(Provided information)

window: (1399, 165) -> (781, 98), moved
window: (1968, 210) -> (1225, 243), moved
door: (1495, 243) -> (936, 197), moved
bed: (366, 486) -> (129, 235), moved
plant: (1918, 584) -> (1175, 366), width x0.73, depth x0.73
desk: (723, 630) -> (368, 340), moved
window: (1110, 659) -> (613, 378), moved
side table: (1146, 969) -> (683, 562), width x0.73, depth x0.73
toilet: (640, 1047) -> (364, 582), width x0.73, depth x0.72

(End Provided information)
(Provided information)

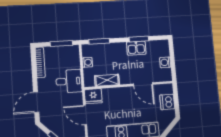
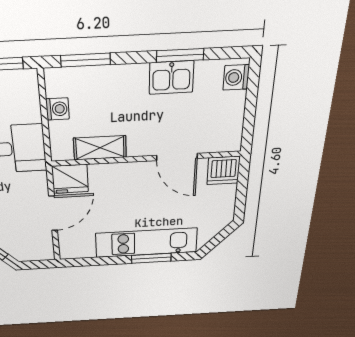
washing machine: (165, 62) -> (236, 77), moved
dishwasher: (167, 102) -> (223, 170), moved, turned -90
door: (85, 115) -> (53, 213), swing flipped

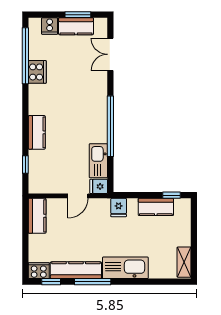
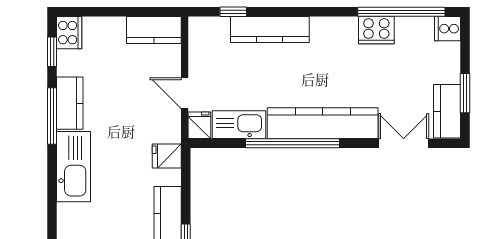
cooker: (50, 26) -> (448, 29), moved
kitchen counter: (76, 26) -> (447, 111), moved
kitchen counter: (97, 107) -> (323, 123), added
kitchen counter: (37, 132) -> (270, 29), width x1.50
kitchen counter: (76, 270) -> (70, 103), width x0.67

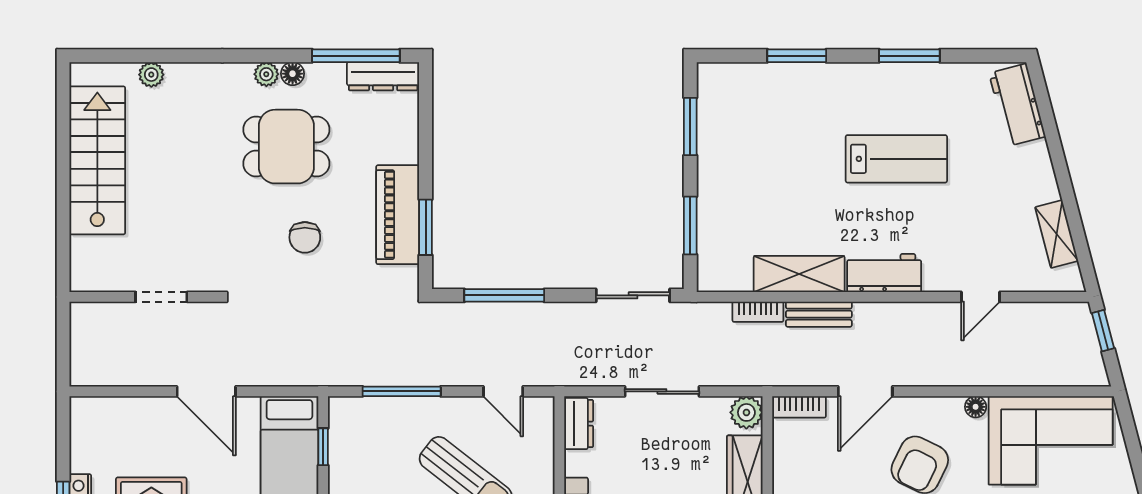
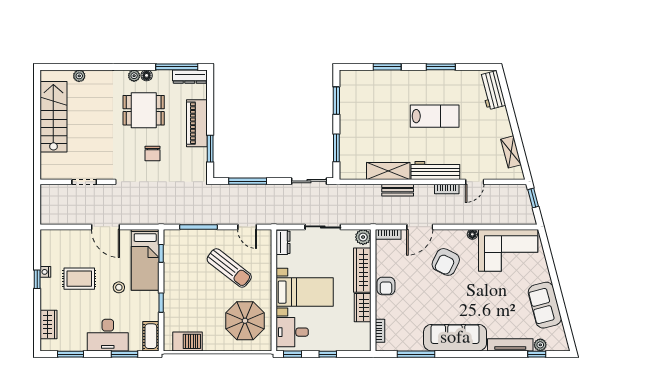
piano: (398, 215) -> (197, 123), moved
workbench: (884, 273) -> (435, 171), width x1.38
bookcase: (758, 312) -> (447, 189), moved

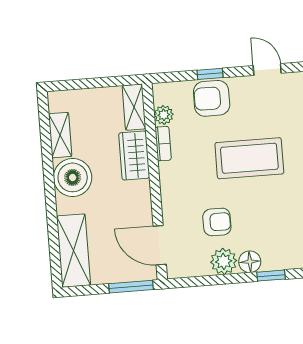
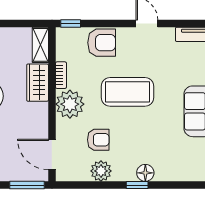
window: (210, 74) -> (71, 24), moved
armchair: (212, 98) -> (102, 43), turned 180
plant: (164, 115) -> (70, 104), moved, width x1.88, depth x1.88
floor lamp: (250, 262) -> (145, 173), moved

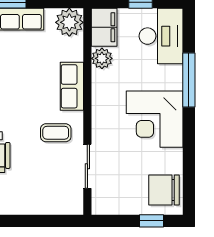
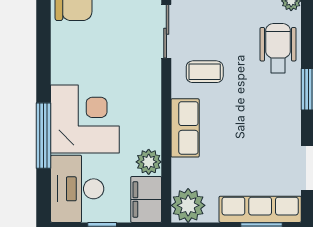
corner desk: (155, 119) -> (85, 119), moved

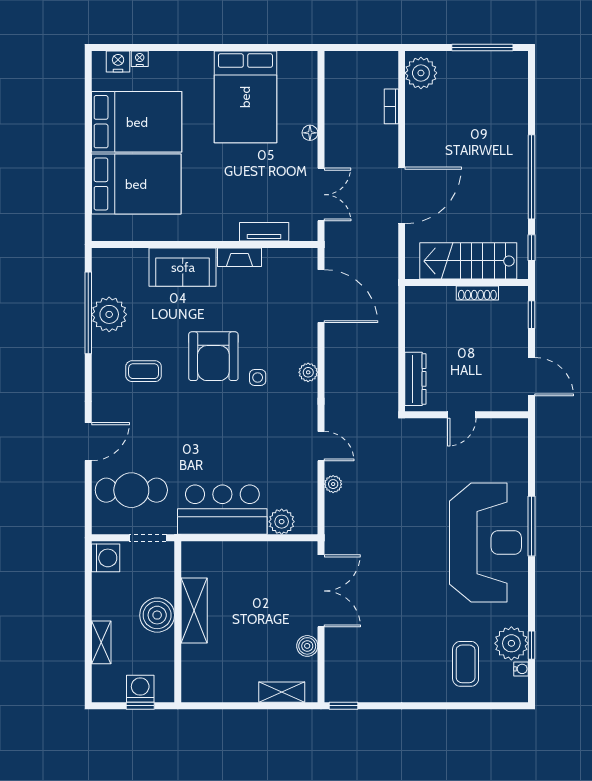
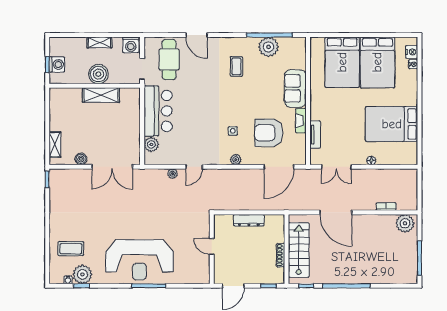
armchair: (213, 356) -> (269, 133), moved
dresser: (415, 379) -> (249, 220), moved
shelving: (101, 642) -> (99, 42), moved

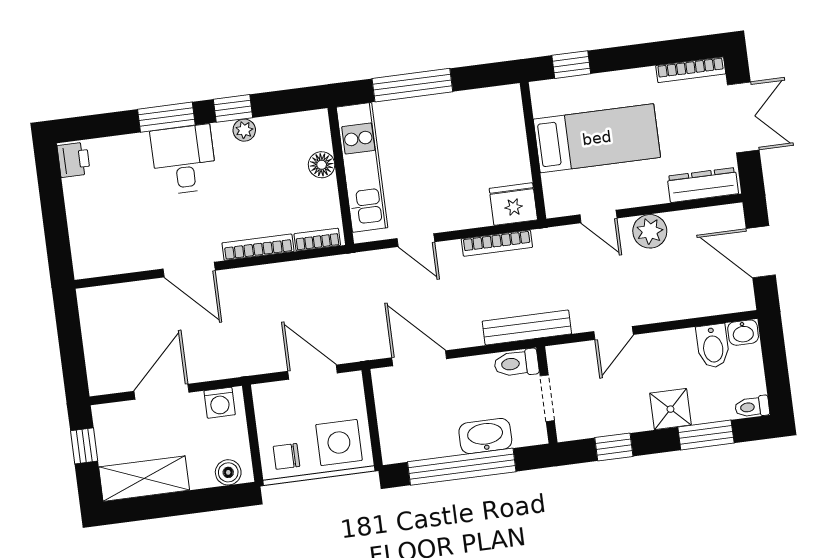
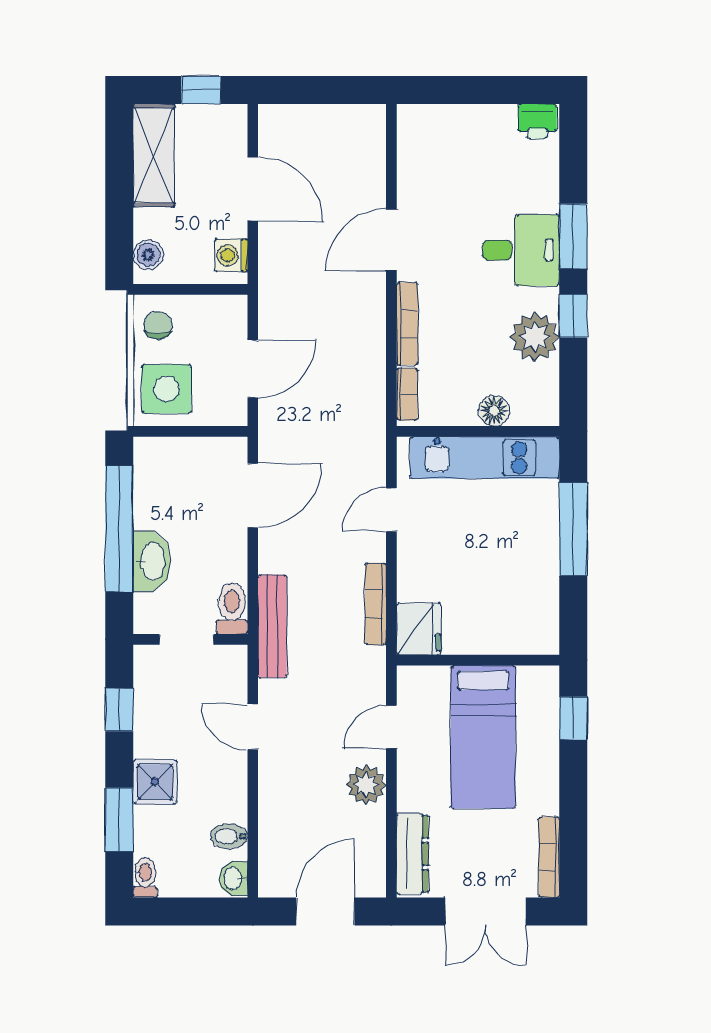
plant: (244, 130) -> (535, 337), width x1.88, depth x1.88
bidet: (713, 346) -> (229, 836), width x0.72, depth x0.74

(End Provided information)

== Request ==
Print, exactly, each line above from the one with "corner desk: (155, 119) -> (85, 119), moved" to the one with "bidet: (713, 346)", end lines included. Leave pictures out of it.

== Exercise result ==
corner desk: (155, 119) -> (85, 119), moved

armchair: (213, 356) -> (269, 133), moved
dresser: (415, 379) -> (249, 220), moved
shelving: (101, 642) -> (99, 42), moved

plant: (244, 130) -> (535, 337), width x1.88, depth x1.88
bidet: (713, 346) -> (229, 836), width x0.72, depth x0.74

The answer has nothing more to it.